> What this task involves:
Filter this data down to the lines that hold "size", and copy them.
Material for this exercise section start
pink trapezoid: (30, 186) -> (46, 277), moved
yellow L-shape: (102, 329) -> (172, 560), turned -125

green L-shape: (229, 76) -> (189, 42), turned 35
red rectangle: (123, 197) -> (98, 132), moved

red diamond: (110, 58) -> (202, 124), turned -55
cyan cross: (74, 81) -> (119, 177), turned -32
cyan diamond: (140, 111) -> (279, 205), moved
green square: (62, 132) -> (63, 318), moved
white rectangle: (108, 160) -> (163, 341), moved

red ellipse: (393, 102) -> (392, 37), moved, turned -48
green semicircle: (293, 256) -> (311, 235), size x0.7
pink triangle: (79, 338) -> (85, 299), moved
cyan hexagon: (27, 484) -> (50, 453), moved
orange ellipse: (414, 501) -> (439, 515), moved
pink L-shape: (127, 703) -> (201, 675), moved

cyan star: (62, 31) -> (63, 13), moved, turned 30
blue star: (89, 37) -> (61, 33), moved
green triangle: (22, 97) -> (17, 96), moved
Material for this exercise section end
Material for this exercise section start
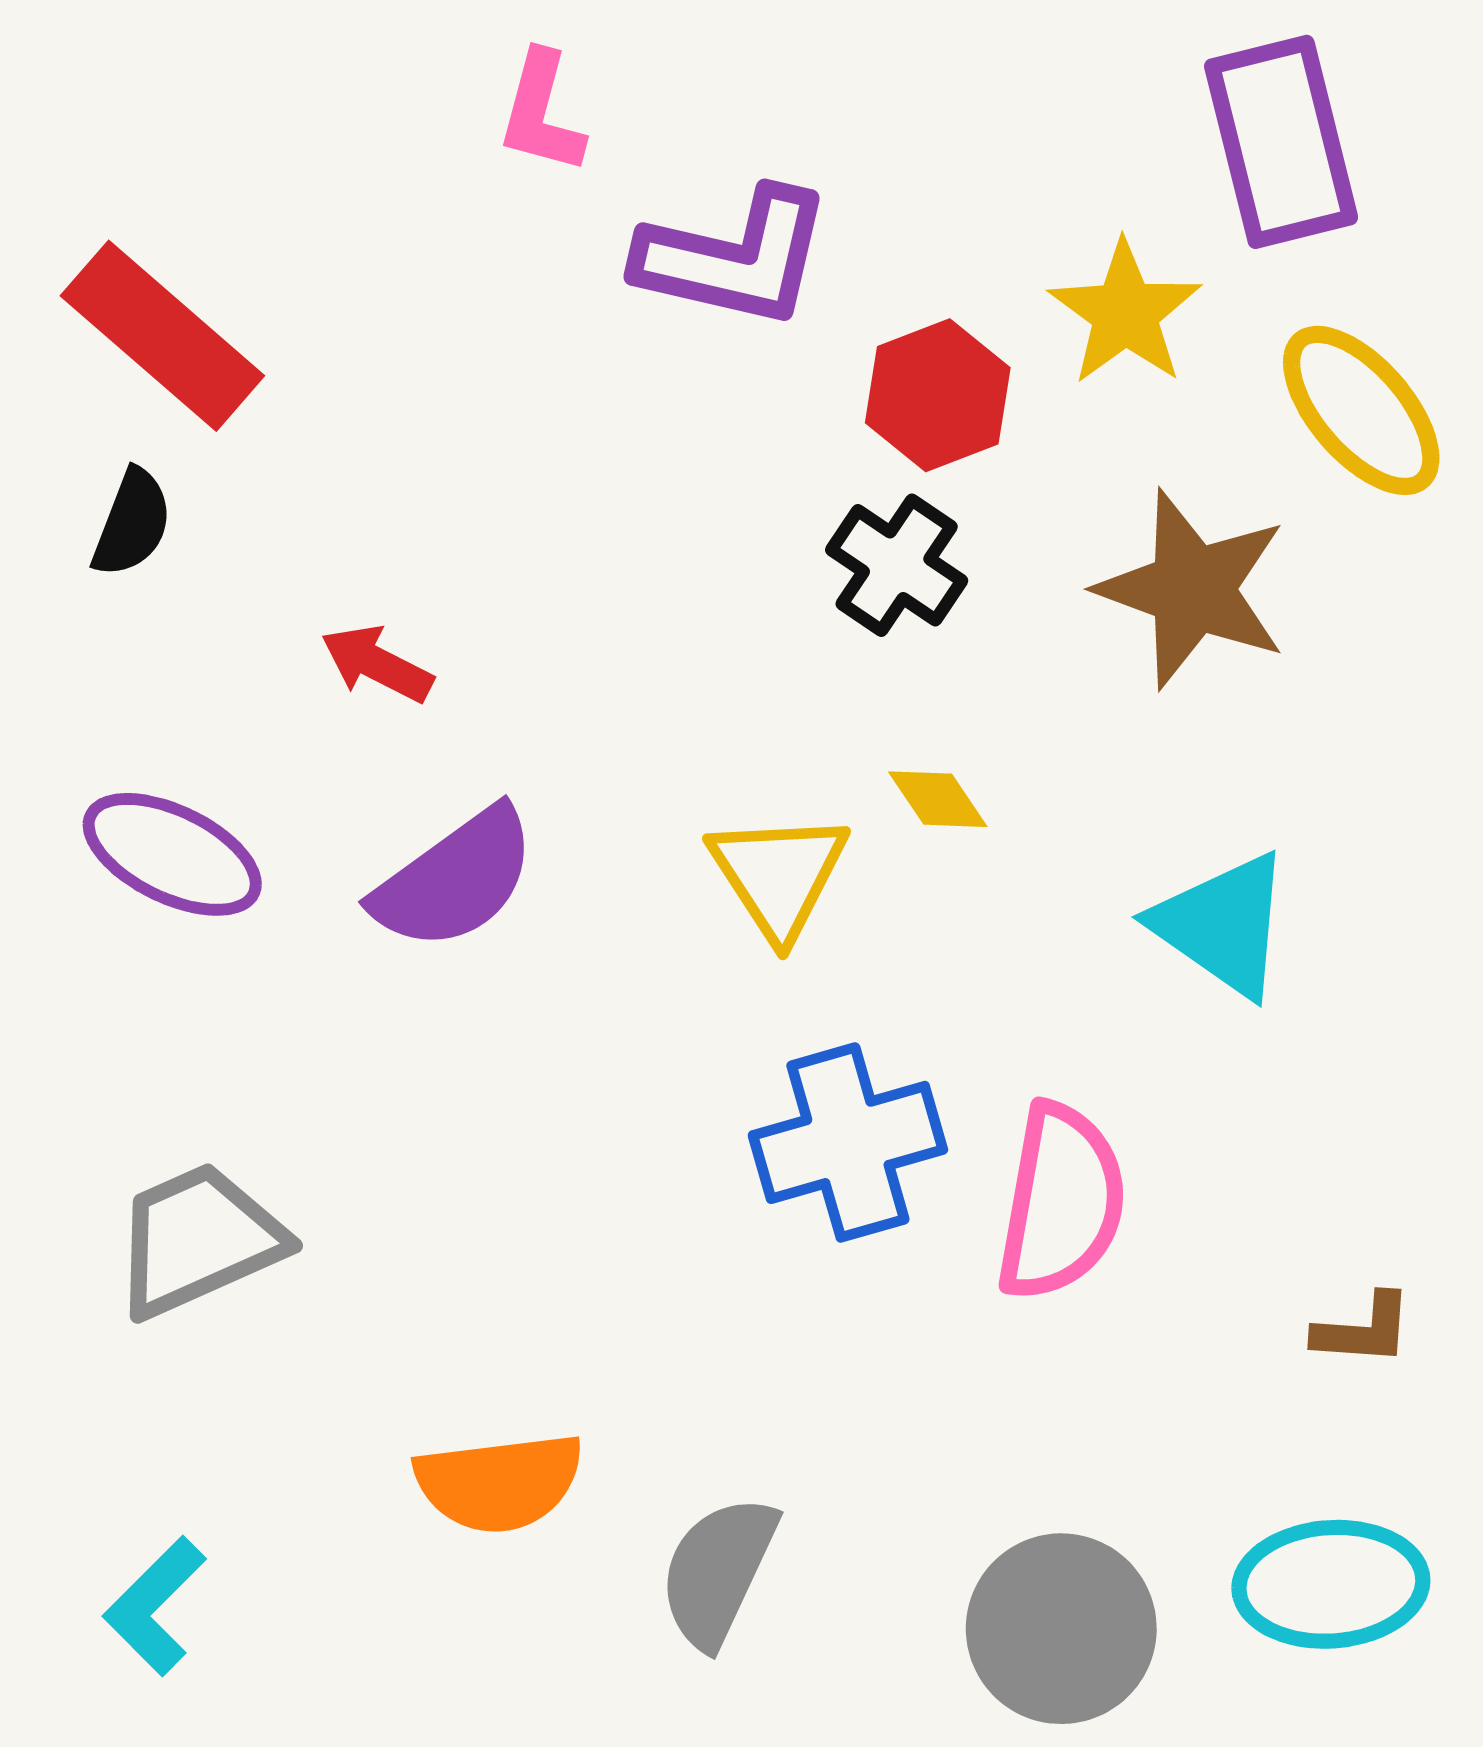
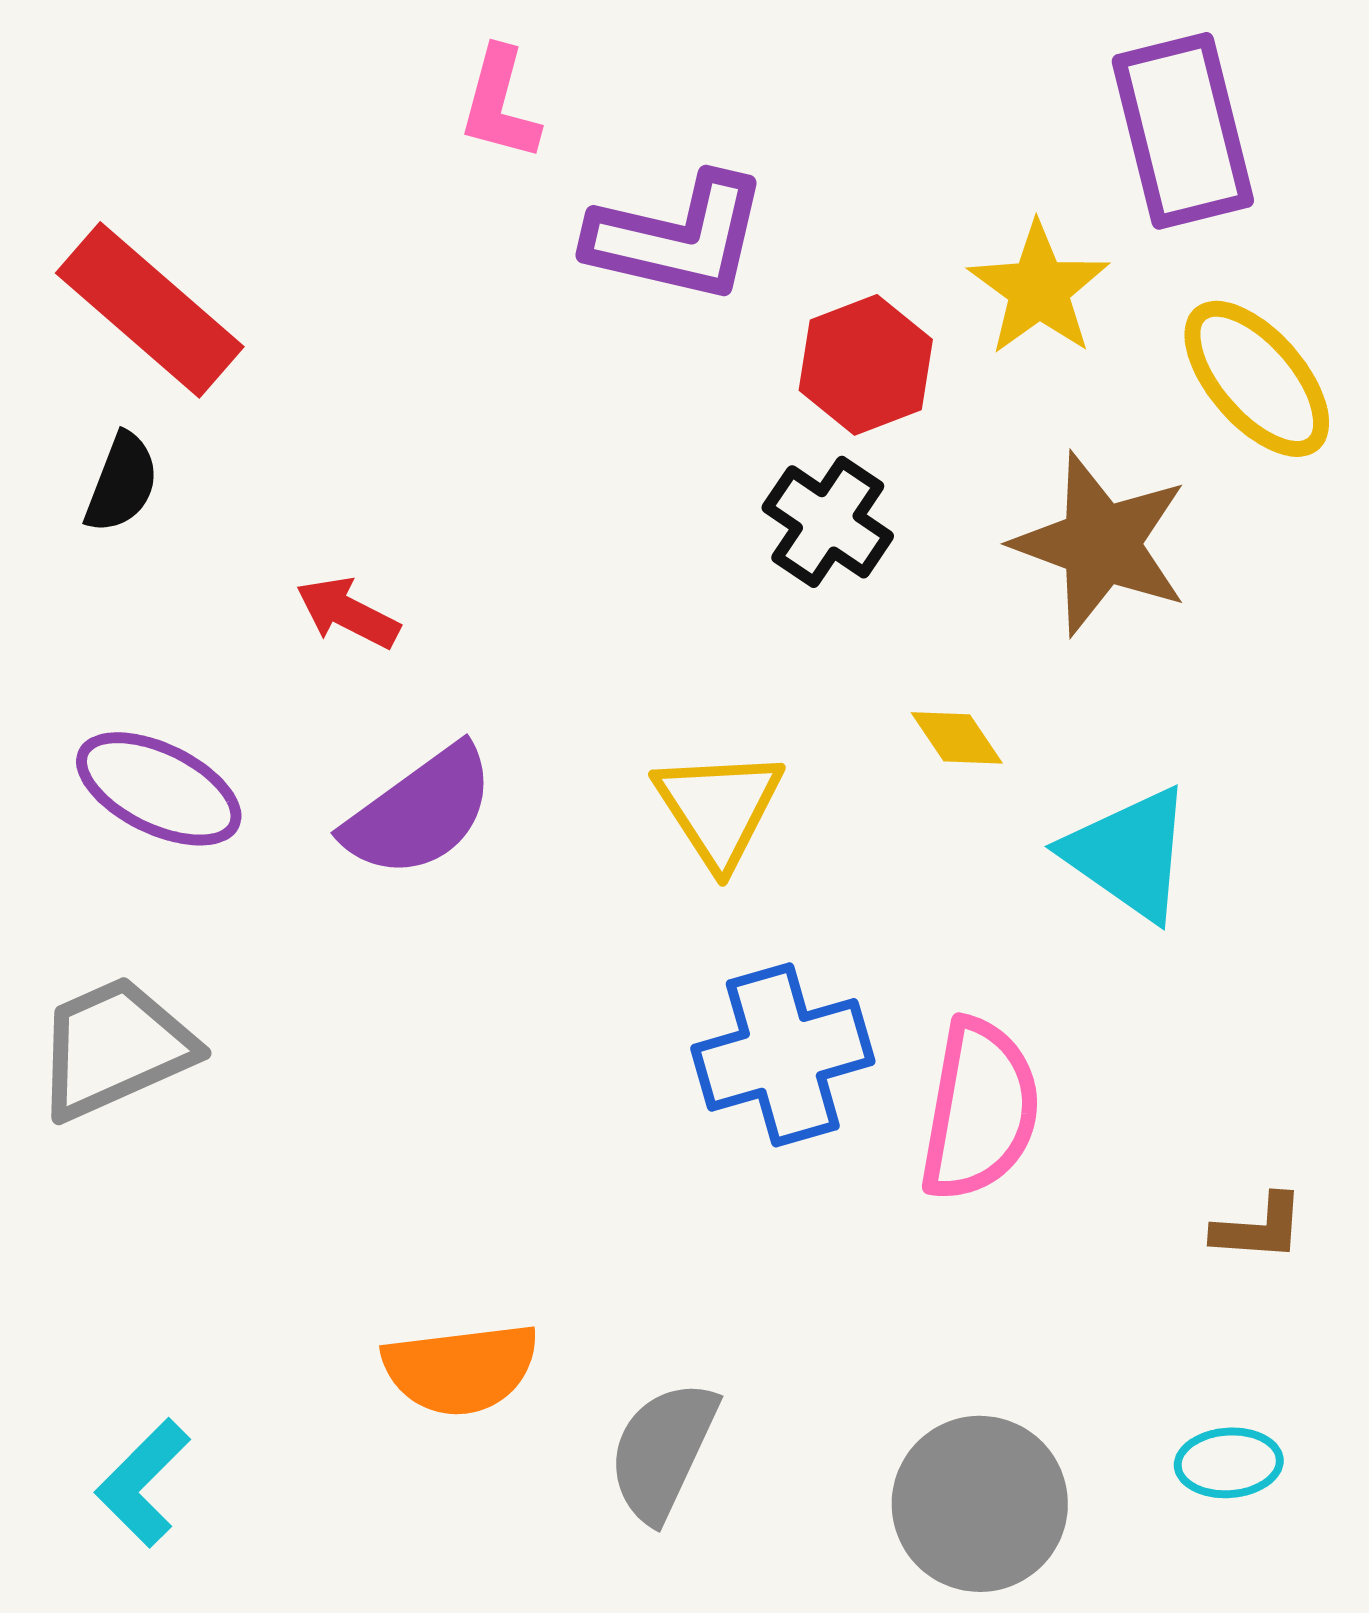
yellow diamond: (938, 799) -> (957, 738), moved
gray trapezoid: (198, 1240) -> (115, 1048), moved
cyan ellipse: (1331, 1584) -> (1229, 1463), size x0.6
Material for this exercise section end
> Solution for this problem:
green semicircle: (293, 256) -> (311, 235), size x0.7
cyan ellipse: (1331, 1584) -> (1229, 1463), size x0.6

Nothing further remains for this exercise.